#### AIM OF THE TASK
Count how many lines in the listing below contain the string "alto", and reply with only that number.

#### LISTED ENTRIES
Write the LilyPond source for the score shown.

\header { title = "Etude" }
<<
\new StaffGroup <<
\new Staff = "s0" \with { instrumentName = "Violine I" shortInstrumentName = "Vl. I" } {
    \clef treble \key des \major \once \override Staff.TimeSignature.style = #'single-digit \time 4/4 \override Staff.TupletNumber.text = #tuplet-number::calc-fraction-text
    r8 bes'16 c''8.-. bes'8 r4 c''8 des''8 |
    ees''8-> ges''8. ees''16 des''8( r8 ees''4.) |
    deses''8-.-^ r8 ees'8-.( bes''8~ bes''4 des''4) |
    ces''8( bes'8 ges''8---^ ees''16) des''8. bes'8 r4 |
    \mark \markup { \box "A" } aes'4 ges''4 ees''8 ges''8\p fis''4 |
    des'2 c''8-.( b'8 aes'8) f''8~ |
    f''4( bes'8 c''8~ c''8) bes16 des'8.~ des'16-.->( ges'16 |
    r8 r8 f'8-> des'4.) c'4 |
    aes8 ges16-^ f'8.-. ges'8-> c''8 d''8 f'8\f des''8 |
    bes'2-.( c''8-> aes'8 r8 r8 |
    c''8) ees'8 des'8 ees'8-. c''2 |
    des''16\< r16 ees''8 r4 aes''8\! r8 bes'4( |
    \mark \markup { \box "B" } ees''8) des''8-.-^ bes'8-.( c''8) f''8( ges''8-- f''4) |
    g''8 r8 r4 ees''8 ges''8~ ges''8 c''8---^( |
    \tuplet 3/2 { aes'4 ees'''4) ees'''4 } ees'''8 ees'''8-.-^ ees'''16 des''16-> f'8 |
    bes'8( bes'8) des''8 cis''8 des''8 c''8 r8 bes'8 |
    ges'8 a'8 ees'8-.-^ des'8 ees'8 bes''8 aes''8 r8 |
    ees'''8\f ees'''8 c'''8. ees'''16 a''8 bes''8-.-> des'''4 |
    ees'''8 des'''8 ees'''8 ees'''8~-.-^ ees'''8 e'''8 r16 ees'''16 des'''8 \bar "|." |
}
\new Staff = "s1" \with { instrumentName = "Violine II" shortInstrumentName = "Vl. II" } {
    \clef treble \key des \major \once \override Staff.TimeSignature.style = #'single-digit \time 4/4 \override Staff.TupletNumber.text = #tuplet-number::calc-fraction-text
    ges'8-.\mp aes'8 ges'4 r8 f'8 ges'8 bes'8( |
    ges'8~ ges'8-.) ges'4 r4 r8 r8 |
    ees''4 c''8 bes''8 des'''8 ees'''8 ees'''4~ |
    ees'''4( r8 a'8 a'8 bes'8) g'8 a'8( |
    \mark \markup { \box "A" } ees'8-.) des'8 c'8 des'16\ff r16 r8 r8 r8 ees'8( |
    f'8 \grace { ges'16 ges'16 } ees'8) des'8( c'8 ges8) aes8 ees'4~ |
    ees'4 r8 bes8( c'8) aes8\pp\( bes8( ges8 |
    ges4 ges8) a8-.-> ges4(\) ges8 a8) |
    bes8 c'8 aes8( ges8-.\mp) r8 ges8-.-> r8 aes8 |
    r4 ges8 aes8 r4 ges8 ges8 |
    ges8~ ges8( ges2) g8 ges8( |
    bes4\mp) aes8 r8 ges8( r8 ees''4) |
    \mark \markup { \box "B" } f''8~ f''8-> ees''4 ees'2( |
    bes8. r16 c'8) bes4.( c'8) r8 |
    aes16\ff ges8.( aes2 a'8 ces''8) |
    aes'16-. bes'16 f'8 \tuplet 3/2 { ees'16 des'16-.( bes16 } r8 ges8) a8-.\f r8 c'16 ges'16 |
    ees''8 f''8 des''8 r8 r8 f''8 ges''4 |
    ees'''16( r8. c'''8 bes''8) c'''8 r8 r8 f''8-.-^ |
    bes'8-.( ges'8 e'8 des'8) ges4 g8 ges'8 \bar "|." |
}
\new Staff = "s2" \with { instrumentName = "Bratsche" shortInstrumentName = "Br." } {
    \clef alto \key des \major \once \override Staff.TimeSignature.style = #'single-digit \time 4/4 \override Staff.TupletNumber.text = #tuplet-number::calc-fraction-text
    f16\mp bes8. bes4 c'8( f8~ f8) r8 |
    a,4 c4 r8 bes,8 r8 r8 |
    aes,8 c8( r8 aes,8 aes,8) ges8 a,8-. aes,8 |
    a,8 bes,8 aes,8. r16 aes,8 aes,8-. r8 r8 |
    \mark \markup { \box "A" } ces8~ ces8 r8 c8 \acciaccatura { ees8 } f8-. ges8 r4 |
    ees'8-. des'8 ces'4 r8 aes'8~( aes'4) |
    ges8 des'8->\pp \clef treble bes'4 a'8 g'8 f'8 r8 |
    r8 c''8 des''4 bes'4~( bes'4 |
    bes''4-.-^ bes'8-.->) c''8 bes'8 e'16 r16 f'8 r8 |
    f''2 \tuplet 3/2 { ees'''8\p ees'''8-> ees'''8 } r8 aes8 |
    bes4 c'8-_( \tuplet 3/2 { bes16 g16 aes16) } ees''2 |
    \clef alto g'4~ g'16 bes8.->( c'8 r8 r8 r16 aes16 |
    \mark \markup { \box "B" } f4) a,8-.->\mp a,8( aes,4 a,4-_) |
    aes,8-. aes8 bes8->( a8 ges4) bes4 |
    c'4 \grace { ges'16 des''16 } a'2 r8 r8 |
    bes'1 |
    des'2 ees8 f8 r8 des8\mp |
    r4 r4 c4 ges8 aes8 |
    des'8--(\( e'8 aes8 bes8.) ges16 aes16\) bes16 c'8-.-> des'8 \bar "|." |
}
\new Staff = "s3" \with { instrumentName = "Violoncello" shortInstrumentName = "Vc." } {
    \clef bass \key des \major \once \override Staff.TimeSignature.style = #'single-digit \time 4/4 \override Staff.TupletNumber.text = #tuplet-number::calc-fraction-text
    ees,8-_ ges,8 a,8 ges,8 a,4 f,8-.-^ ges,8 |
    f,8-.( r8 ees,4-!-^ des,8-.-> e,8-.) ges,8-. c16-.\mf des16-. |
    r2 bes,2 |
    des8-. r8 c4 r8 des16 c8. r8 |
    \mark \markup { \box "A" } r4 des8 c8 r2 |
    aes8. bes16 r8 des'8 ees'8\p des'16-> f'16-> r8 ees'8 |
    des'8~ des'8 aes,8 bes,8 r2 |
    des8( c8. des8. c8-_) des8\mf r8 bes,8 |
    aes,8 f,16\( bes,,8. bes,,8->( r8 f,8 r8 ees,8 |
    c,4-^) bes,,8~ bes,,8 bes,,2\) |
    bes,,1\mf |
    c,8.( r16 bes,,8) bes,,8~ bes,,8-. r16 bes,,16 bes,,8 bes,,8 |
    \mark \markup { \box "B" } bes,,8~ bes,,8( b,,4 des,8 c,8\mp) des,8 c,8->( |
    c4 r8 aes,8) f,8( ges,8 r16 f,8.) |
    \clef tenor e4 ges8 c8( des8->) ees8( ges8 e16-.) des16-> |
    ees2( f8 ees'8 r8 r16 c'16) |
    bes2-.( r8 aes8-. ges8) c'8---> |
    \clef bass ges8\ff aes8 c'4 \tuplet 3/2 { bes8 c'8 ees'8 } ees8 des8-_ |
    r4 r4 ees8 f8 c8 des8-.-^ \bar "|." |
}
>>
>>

#### REPLY TO THE EXERCISE
2